## REQUIRED WORK:
From the entries below, retype only the lines from the one with "missing | red" through the one with "brown spinning top", exactly as written.

## Collected data:
◇ ◇ ◇
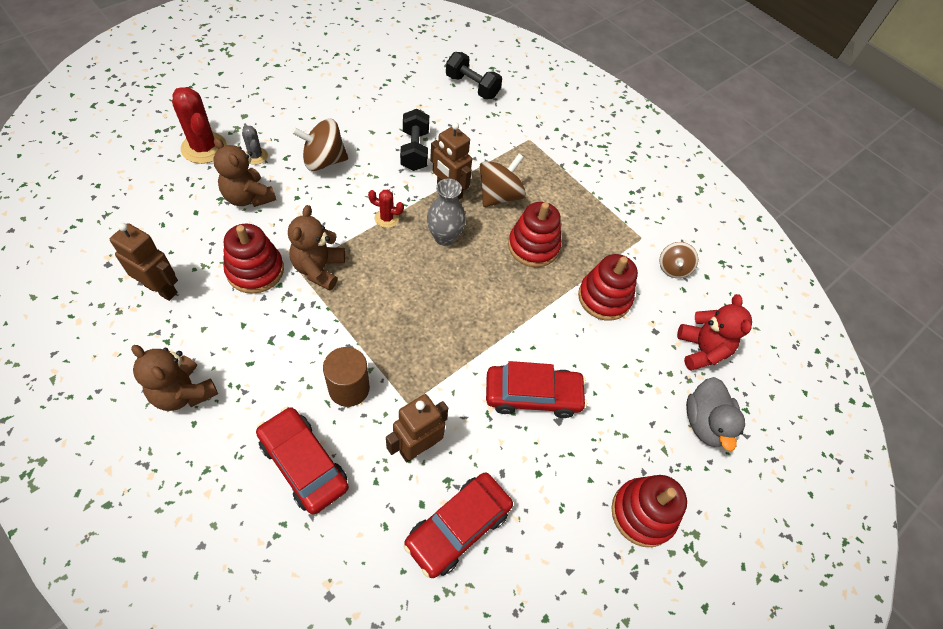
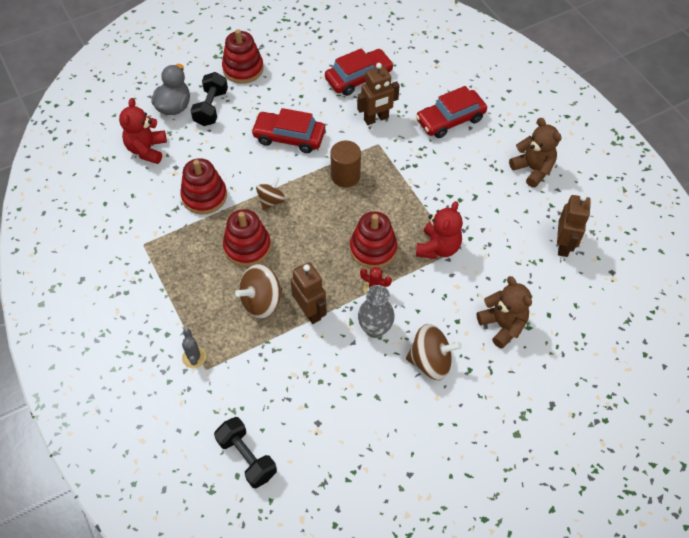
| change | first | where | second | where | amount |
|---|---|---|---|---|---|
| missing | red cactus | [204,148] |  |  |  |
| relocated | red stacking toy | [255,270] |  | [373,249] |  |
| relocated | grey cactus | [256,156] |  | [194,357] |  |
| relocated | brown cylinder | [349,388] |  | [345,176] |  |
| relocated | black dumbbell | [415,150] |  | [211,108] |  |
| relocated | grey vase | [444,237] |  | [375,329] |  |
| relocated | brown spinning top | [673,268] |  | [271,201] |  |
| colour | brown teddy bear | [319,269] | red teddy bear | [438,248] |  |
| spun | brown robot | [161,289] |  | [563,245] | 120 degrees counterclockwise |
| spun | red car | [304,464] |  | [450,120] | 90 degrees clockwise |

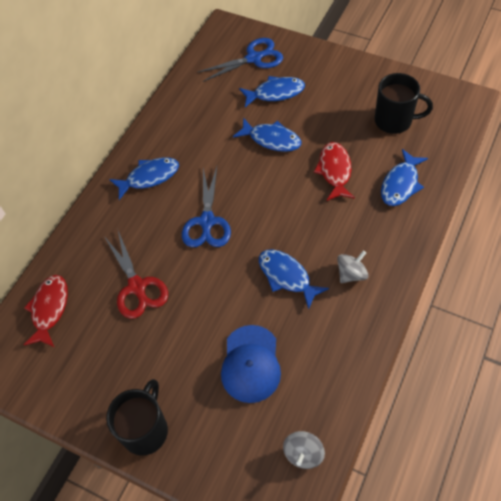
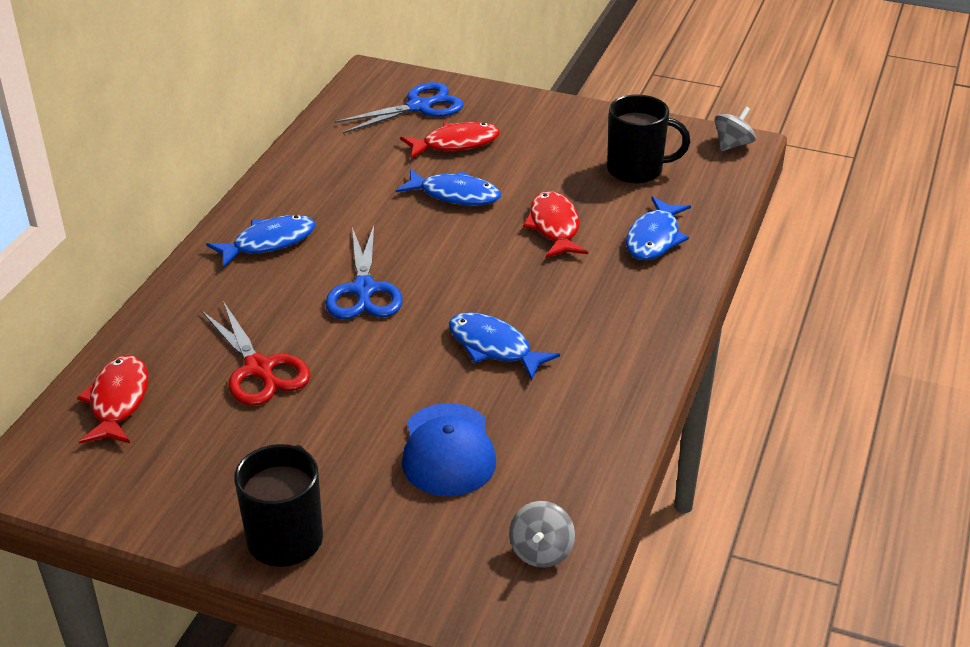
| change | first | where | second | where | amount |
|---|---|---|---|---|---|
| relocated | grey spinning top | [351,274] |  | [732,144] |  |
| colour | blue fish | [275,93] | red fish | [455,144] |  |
◇ ◇ ◇
## ANSWER TO THE EXERCISE:
| missing | red cactus | [204,148] |  |  |  |
| relocated | red stacking toy | [255,270] |  | [373,249] |  |
| relocated | grey cactus | [256,156] |  | [194,357] |  |
| relocated | brown cylinder | [349,388] |  | [345,176] |  |
| relocated | black dumbbell | [415,150] |  | [211,108] |  |
| relocated | grey vase | [444,237] |  | [375,329] |  |
| relocated | brown spinning top | [673,268] |  | [271,201] |  |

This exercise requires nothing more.